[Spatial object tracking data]
○ ○ ○ ○ ○

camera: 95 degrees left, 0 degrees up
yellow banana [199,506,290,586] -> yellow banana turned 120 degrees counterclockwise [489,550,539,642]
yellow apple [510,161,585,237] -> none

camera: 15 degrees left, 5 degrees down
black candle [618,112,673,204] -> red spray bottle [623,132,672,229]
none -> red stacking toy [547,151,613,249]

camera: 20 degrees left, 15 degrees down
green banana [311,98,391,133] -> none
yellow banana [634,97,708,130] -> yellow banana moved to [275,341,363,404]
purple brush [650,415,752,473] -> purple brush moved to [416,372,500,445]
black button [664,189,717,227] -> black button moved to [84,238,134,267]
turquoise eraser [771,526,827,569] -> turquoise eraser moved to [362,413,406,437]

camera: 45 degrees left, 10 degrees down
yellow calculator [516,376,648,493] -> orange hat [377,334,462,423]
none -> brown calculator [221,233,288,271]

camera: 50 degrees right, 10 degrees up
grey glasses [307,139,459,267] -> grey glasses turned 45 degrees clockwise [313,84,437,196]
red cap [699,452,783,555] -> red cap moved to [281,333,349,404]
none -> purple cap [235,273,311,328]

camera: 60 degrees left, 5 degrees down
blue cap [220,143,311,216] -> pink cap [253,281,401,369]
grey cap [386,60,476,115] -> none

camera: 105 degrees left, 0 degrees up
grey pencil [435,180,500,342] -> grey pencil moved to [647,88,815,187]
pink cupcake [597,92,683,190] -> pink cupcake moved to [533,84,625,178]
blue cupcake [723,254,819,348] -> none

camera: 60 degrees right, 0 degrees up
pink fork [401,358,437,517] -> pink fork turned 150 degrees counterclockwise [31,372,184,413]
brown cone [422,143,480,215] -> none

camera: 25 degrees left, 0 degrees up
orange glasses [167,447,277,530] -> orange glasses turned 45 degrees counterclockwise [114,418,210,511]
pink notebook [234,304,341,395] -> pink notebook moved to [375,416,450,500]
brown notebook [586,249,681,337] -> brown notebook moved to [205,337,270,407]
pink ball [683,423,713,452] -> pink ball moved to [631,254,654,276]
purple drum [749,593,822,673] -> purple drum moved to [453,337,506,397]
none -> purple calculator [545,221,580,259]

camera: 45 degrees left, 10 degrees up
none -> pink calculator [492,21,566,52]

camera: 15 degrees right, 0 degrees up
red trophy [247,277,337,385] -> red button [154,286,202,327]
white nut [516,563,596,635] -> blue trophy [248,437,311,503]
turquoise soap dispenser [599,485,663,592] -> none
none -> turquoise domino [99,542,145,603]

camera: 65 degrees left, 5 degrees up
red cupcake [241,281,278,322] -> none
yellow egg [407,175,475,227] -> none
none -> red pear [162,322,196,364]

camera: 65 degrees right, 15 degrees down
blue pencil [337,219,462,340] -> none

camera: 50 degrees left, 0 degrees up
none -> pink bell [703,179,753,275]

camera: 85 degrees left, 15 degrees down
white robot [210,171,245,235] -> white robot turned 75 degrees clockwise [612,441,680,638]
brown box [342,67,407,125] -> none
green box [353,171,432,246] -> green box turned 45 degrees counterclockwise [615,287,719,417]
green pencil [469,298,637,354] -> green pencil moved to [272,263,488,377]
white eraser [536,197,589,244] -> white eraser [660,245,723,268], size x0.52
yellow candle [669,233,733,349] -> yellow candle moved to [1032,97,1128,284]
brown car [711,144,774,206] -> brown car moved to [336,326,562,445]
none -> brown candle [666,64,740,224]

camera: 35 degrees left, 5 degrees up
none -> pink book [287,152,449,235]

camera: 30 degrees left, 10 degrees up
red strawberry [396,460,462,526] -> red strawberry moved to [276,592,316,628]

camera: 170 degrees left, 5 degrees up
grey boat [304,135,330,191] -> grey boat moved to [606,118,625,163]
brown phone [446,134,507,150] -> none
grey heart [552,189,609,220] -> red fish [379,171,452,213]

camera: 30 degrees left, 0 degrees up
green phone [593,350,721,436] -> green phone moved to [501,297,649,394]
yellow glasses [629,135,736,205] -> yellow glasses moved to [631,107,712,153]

○ ○ ○ ○ ○

Work to complete — After reading through the records, count the lines that hold the string "right" and give only the count.

Solution for this problem — 4